• [Records shown]:
==*==

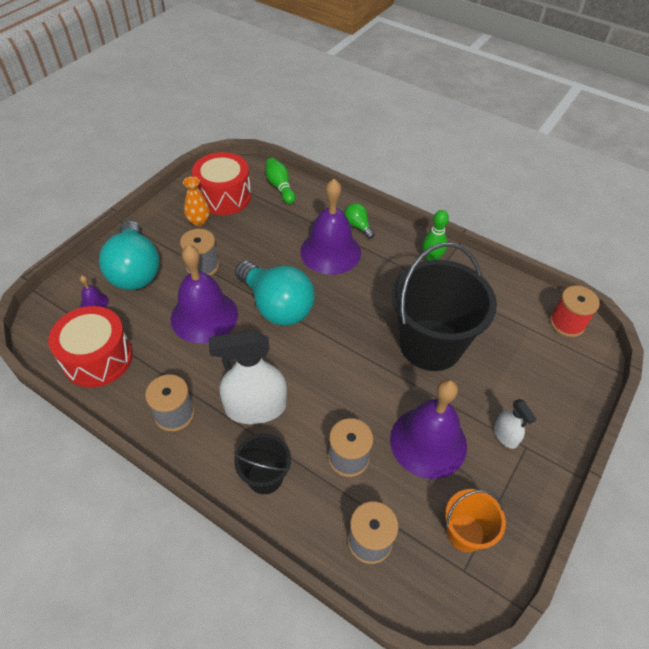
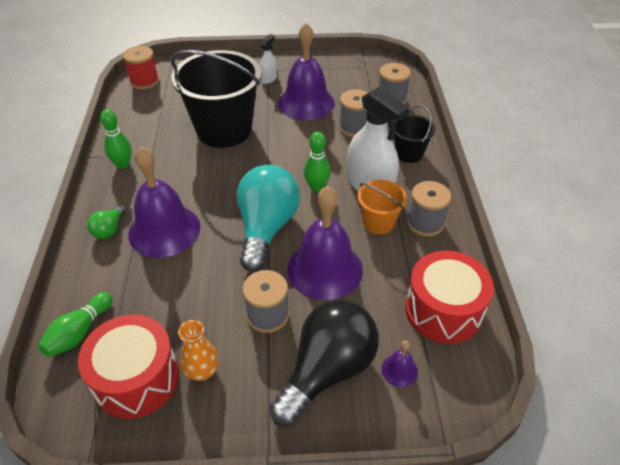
camera: 125 degrees left, 5 degrees down
(135, 270) = (327, 371): turquoise light bulb -> black light bulb
(290, 365) = (317, 187): none -> green bowling pin
(465, 533) = (346, 73): orange bucket -> orange bucket (378, 222)

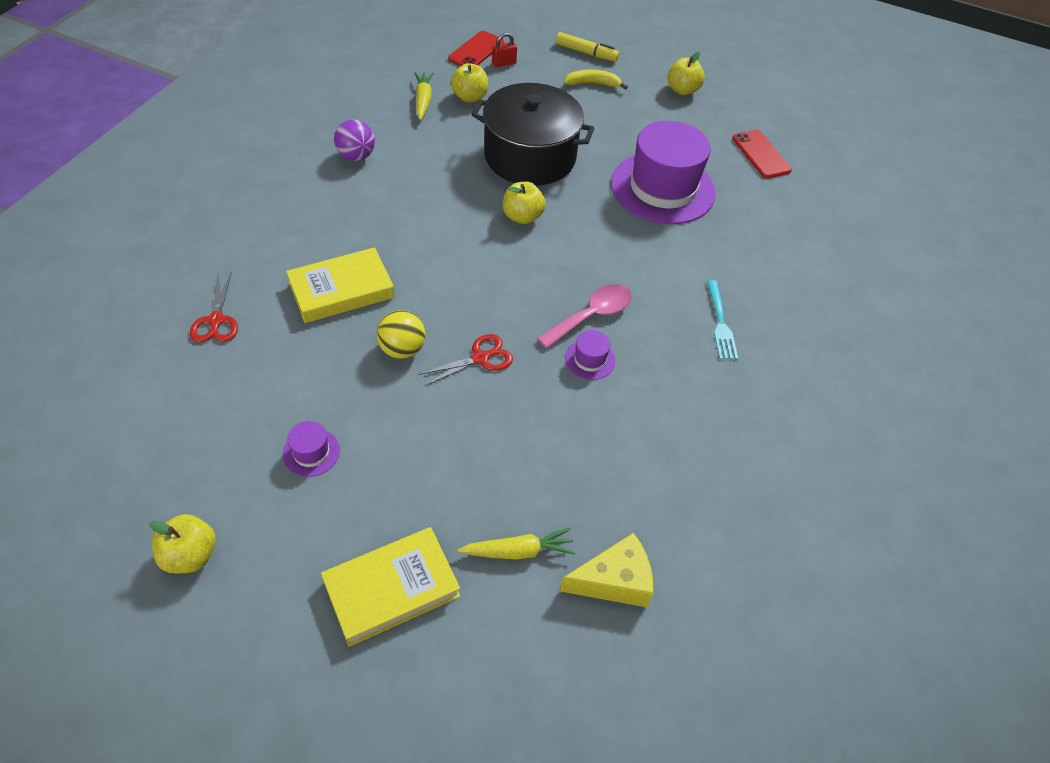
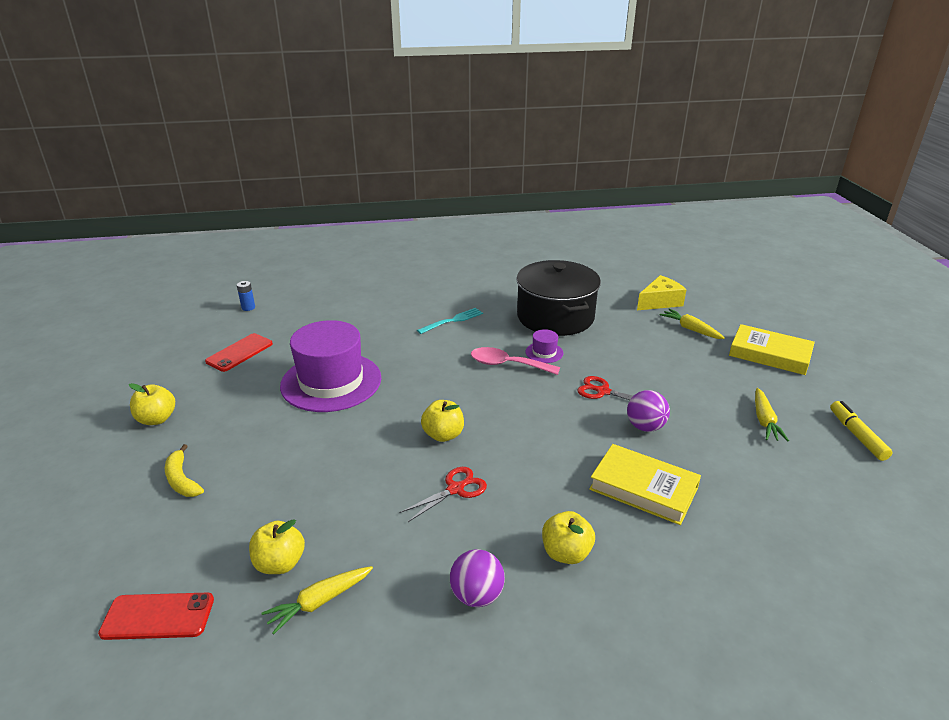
camera: 120 degrees left, 20 degrees down
(190, 555) = (882, 426): yellow apple -> yellow apple (566, 553)
(216, 320) = (771, 541): red scissors -> red scissors (455, 489)
(311, 452) = (764, 421): purple hat -> yellow carrot
(402, 349) = (645, 427): yellow ball -> purple ball
(504, 63) = (177, 572): red padlock -> none
(530, 156) = (354, 467): black pot -> black pot (555, 317)
(586, 53) = (109, 512): yellow marker -> yellow marker (857, 435)
(614, 580) = (660, 302): yellow cheese -> yellow cheese turned 105 degrees clockwise
(860, 186) = (248, 307): none -> blue battery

==*==

• [Description of the task]:
Nothing but the lines from the one that contains "(465, 533) = (346, 73): orange" through the last line of the records belongs in the answer, reproduced exactly, with no pictures.

• [Response for this exercise]:
(465, 533) = (346, 73): orange bucket -> orange bucket (378, 222)

camera: 120 degrees left, 20 degrees down
(190, 555) = (882, 426): yellow apple -> yellow apple (566, 553)
(216, 320) = (771, 541): red scissors -> red scissors (455, 489)
(311, 452) = (764, 421): purple hat -> yellow carrot
(402, 349) = (645, 427): yellow ball -> purple ball
(504, 63) = (177, 572): red padlock -> none
(530, 156) = (354, 467): black pot -> black pot (555, 317)
(586, 53) = (109, 512): yellow marker -> yellow marker (857, 435)
(614, 580) = (660, 302): yellow cheese -> yellow cheese turned 105 degrees clockwise
(860, 186) = (248, 307): none -> blue battery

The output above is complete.